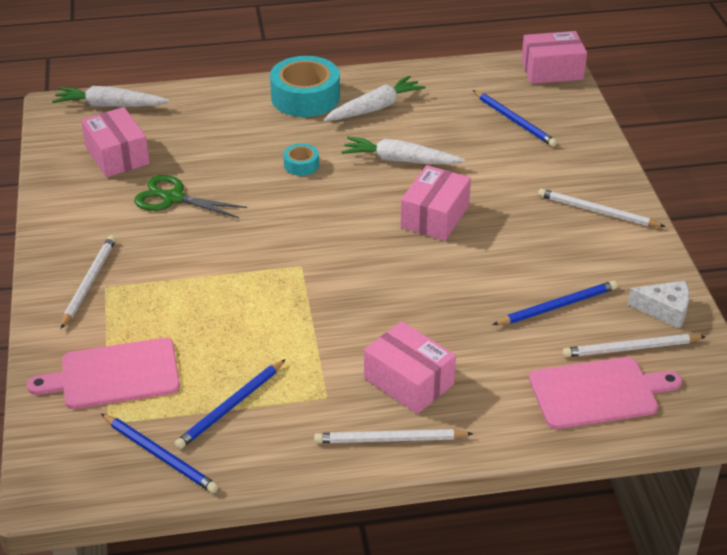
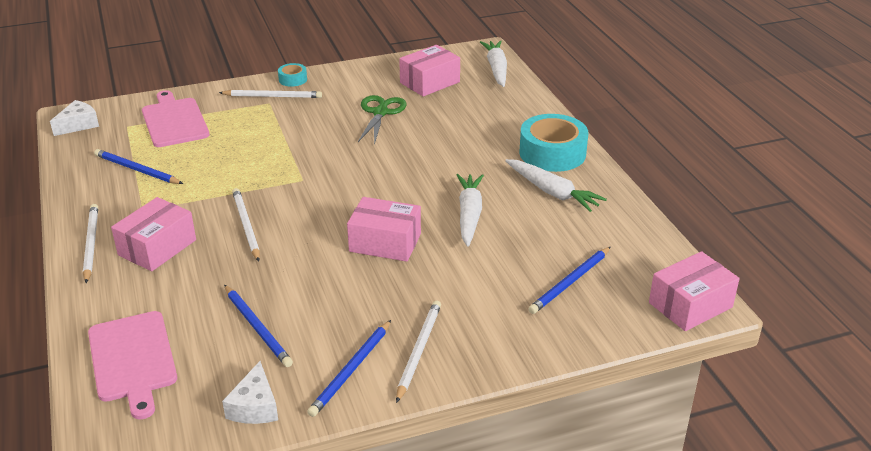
camera: 80 degrees right, 5 degrees down
(80, 476) = (78, 125): none -> white cheese
(160, 455) = (92, 149): blue pencil -> blue pencil (351, 370)
(301, 165) = (444, 163): turquoise tape -> turquoise tape (293, 79)
(552, 70) = (690, 305): pink box -> pink box turned 75 degrees clockwise
(630, 348) = (194, 381): white pencil -> white pencil (246, 226)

++++++++++

[WHAT TO PRODUCE]: Each line of the data should be quoted exactly, with pictures left out.

[TASK RESULT]:
camera: 80 degrees right, 5 degrees down
(80, 476) = (78, 125): none -> white cheese
(160, 455) = (92, 149): blue pencil -> blue pencil (351, 370)
(301, 165) = (444, 163): turquoise tape -> turquoise tape (293, 79)
(552, 70) = (690, 305): pink box -> pink box turned 75 degrees clockwise
(630, 348) = (194, 381): white pencil -> white pencil (246, 226)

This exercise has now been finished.